Restate word for word the span that opens with the line containing "S2: button (GND, SIG9) -> switch (GND, SIG9)" and closes with the final line of the data; give only those lines.

*** RECORDS ***

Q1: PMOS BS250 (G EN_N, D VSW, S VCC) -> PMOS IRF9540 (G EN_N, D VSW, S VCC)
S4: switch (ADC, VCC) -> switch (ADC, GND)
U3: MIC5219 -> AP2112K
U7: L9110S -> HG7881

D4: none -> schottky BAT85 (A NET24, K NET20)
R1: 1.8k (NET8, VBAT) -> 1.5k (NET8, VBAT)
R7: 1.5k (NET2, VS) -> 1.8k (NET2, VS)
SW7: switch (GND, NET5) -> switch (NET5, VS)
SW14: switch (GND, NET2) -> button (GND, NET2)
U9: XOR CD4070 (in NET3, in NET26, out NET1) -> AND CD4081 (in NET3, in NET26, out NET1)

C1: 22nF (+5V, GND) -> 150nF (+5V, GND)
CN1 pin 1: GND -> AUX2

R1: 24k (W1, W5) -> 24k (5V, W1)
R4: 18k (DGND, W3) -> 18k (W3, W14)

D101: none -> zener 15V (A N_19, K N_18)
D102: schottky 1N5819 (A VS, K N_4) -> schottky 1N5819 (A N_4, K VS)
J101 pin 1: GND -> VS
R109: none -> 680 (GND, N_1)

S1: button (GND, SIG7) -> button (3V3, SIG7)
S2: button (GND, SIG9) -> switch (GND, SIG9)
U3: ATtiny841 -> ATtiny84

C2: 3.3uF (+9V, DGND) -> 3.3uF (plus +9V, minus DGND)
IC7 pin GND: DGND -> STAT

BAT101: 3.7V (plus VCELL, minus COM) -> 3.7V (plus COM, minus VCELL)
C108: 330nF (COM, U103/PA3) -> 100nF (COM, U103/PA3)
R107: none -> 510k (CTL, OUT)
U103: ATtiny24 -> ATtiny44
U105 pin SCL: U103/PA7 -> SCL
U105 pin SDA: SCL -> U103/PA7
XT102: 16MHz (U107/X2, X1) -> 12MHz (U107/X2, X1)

*** End of RECORDS ***

▸ RESPONSE TO THE EXERCISE:
S2: button (GND, SIG9) -> switch (GND, SIG9)
U3: ATtiny841 -> ATtiny84

C2: 3.3uF (+9V, DGND) -> 3.3uF (plus +9V, minus DGND)
IC7 pin GND: DGND -> STAT

BAT101: 3.7V (plus VCELL, minus COM) -> 3.7V (plus COM, minus VCELL)
C108: 330nF (COM, U103/PA3) -> 100nF (COM, U103/PA3)
R107: none -> 510k (CTL, OUT)
U103: ATtiny24 -> ATtiny44
U105 pin SCL: U103/PA7 -> SCL
U105 pin SDA: SCL -> U103/PA7
XT102: 16MHz (U107/X2, X1) -> 12MHz (U107/X2, X1)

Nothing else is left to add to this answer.